How to complete this task
Please return only the lines from the one holding "none -> green brick C8 level 1" through the one holding "none -> green slope M4:M5 level 1 top 5", exactly as they appear in the records below, both ends included.
*** Given records Section Begins ***
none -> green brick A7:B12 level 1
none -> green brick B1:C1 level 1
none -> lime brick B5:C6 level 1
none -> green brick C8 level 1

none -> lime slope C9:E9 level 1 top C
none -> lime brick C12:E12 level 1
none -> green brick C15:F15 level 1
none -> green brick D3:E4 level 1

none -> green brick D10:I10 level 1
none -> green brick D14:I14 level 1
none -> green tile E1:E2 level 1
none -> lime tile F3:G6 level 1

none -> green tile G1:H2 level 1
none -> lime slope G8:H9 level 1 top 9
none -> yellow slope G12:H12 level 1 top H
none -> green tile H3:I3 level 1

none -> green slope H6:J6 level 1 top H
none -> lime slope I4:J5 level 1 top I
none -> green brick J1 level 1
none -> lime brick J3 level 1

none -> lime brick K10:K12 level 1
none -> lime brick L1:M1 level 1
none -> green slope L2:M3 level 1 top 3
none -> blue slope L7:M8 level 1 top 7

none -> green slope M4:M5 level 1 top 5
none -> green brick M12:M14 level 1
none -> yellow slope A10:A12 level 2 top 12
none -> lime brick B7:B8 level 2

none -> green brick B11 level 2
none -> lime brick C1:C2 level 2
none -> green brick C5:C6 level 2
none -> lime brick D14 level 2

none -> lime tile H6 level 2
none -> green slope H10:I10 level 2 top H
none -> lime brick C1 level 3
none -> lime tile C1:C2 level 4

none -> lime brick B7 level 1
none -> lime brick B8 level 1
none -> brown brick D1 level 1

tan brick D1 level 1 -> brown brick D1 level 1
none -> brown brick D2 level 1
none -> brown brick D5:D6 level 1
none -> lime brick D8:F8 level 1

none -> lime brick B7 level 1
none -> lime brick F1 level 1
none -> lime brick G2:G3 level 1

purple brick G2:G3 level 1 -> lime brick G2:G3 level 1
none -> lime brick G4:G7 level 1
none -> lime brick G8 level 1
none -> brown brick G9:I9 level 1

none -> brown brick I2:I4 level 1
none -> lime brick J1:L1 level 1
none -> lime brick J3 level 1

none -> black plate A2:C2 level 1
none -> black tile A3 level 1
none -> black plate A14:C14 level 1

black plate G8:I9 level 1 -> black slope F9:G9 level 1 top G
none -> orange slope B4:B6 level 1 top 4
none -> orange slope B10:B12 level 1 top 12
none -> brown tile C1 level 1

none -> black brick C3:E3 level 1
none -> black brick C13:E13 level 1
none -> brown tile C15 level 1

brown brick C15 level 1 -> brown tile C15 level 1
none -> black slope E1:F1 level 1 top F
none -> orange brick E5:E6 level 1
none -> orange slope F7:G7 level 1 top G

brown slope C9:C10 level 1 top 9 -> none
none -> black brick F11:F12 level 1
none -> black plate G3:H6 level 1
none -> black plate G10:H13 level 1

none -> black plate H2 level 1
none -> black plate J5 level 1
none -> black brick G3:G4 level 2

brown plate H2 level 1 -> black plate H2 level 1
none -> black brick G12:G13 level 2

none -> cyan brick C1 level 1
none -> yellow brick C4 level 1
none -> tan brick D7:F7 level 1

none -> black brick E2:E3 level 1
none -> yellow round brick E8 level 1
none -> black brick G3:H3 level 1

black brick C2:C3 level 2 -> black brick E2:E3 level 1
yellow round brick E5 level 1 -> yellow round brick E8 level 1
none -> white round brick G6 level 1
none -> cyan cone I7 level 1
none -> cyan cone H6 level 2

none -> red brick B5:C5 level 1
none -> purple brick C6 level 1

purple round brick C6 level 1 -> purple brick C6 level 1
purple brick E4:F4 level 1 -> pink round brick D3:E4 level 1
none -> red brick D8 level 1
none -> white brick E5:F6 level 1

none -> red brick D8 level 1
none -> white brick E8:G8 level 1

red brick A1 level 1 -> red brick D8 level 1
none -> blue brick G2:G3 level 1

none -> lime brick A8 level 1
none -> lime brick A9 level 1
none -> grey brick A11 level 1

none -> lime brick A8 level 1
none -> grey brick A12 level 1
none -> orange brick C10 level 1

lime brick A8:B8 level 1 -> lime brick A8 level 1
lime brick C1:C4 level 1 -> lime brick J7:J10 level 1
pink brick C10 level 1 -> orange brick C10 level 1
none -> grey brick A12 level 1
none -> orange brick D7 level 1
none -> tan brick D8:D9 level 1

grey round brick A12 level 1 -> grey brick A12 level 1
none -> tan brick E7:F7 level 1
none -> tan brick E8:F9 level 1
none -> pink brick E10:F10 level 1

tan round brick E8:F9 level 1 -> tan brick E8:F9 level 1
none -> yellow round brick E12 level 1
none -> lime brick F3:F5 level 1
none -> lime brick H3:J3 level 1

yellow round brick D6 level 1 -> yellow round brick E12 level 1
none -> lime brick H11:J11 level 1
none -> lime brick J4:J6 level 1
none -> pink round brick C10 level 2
*** Given records Section Ends ***
Task answer
none -> green brick C8 level 1

none -> lime slope C9:E9 level 1 top C
none -> lime brick C12:E12 level 1
none -> green brick C15:F15 level 1
none -> green brick D3:E4 level 1

none -> green brick D10:I10 level 1
none -> green brick D14:I14 level 1
none -> green tile E1:E2 level 1
none -> lime tile F3:G6 level 1

none -> green tile G1:H2 level 1
none -> lime slope G8:H9 level 1 top 9
none -> yellow slope G12:H12 level 1 top H
none -> green tile H3:I3 level 1

none -> green slope H6:J6 level 1 top H
none -> lime slope I4:J5 level 1 top I
none -> green brick J1 level 1
none -> lime brick J3 level 1

none -> lime brick K10:K12 level 1
none -> lime brick L1:M1 level 1
none -> green slope L2:M3 level 1 top 3
none -> blue slope L7:M8 level 1 top 7

none -> green slope M4:M5 level 1 top 5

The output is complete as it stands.